Please give back word for word the lines of the material below between the line containing "brown slope C2:D2" and the line containing "green brick L6", inclusive.

* [DATA TO EXAMINE]:
- - -
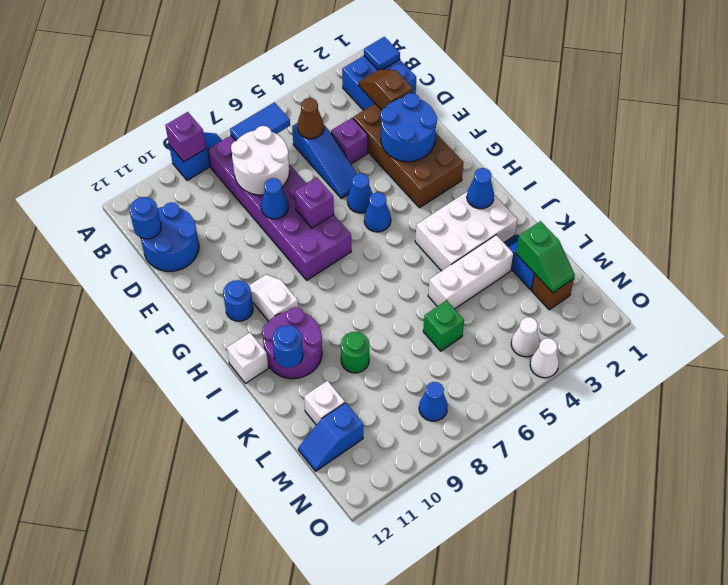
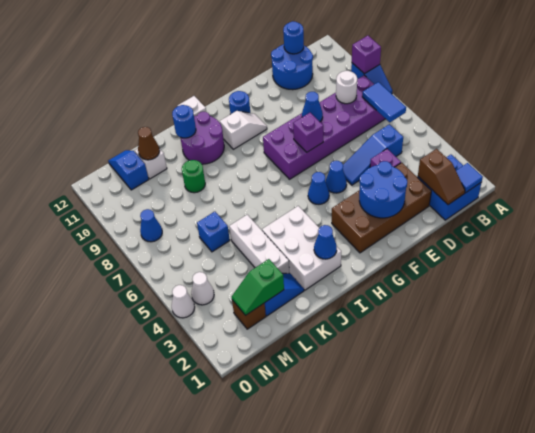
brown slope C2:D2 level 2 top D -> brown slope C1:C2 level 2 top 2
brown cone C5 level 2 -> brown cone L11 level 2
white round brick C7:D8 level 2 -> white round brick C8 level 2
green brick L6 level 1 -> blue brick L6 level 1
- - -
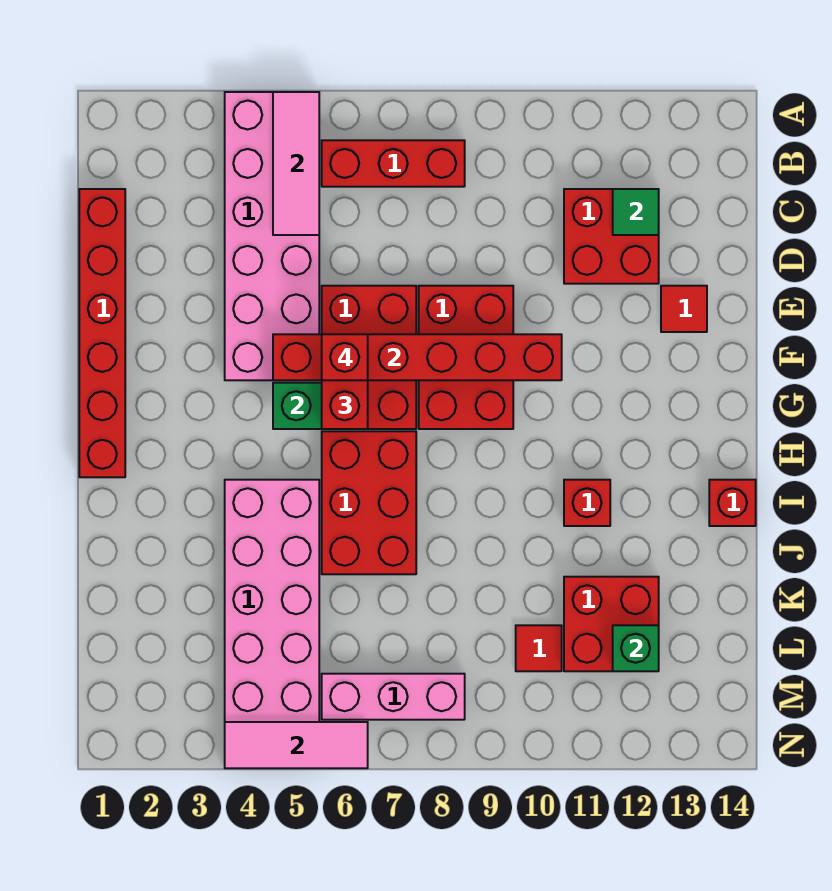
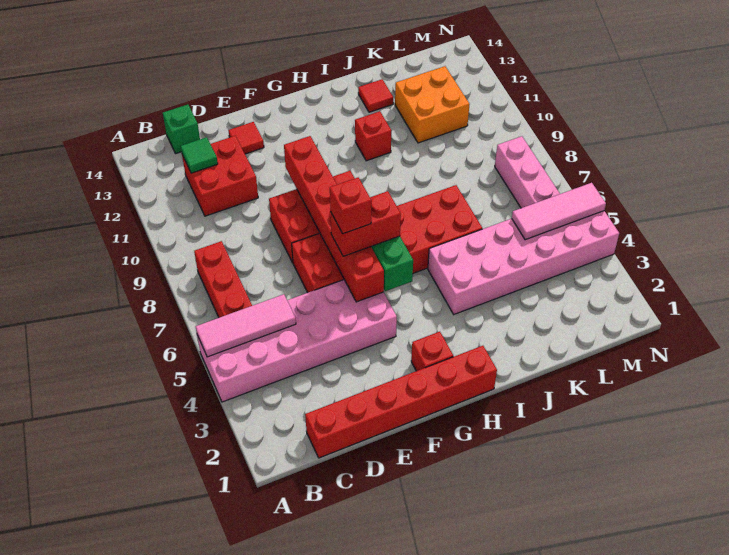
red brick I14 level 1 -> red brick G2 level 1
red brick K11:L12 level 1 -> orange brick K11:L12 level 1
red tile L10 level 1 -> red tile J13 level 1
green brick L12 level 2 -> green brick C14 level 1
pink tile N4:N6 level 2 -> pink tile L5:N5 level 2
- - -
* [SOLUTION TO THIS TASK]:
brown slope C2:D2 level 2 top D -> brown slope C1:C2 level 2 top 2
brown cone C5 level 2 -> brown cone L11 level 2
white round brick C7:D8 level 2 -> white round brick C8 level 2
green brick L6 level 1 -> blue brick L6 level 1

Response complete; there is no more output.